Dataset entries
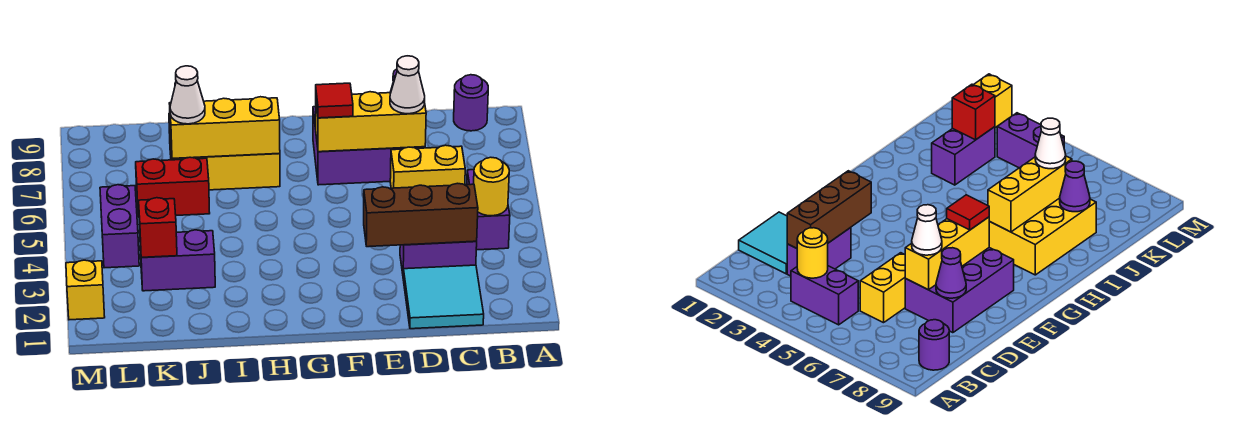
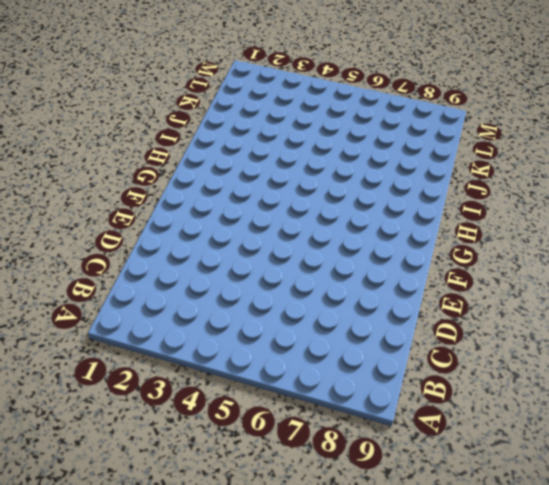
none -> purple brick B4:B5 level 1
none -> purple round brick B9 level 1
none -> cyan tile C1:D2 level 1

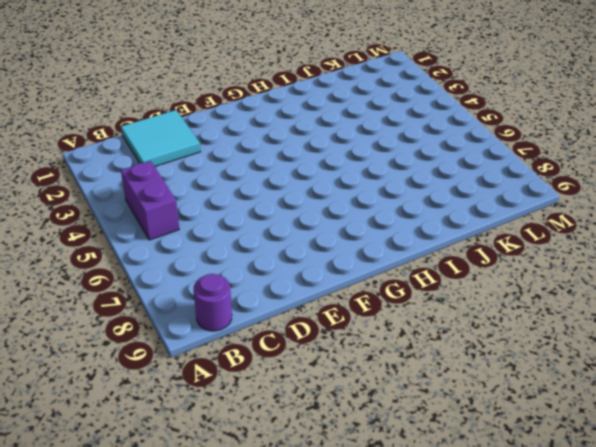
none -> purple brick C3:D3 level 1
none -> yellow brick C6:D6 level 1
none -> purple brick D7:F8 level 1

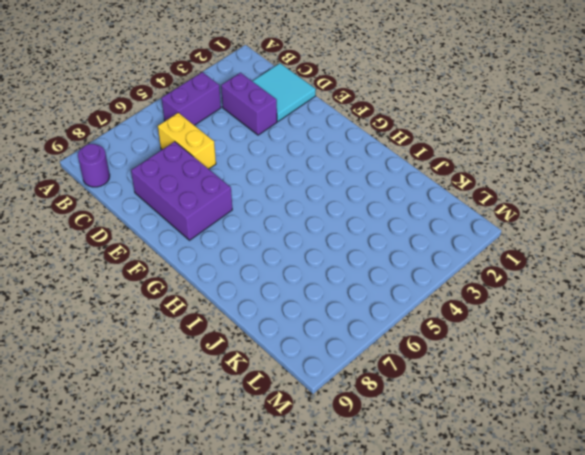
none -> yellow brick H7:J8 level 1
none -> purple brick J3:K3 level 1
none -> red brick J6:K6 level 1

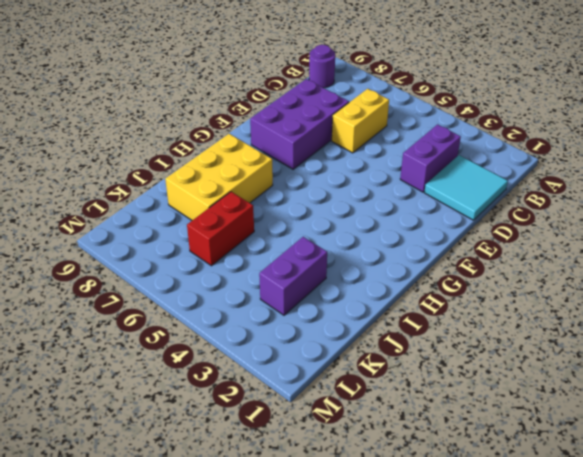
none -> purple brick B4:B5 level 1
none -> purple brick L4:L5 level 1
none -> yellow brick M2 level 1

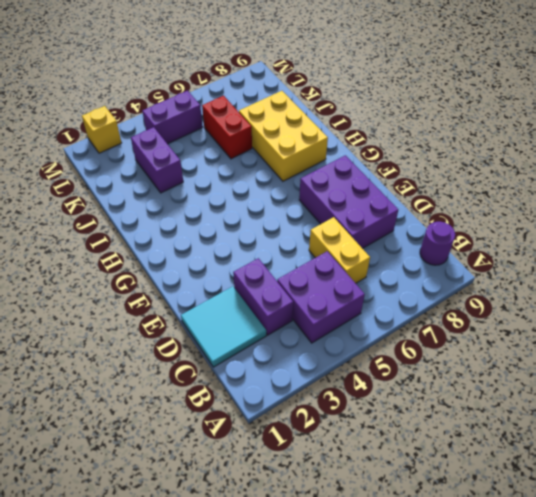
purple brick B4:C5 level 1 -> purple brick B4:B5 level 1
none -> yellow round brick B4 level 2
none -> brown brick C3:E3 level 2
none -> yellow brick D7:F7 level 2

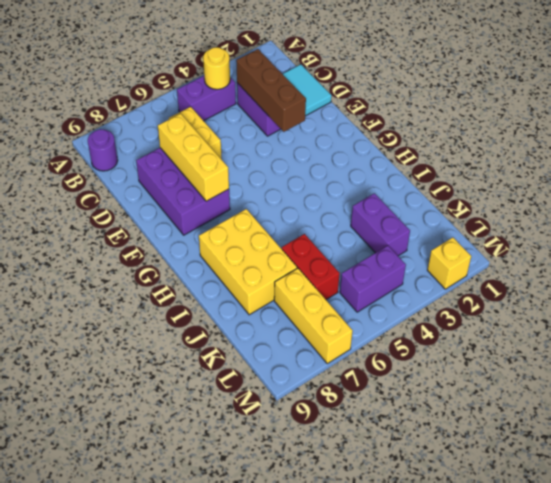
yellow brick K7:M7 level 1 -> yellow brick H7:J7 level 2
none -> purple cone D8 level 2
none -> purple cone J8 level 2
none -> red brick K3 level 2

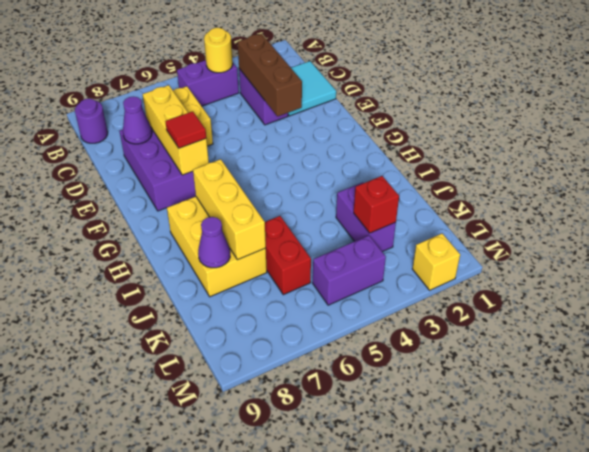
none -> white cone D7 level 3
none -> white cone J7 level 3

== Exercise prompt ==
Look through the data above and report every line in which "white" appears.

== Reply to the task ==
none -> white cone D7 level 3
none -> white cone J7 level 3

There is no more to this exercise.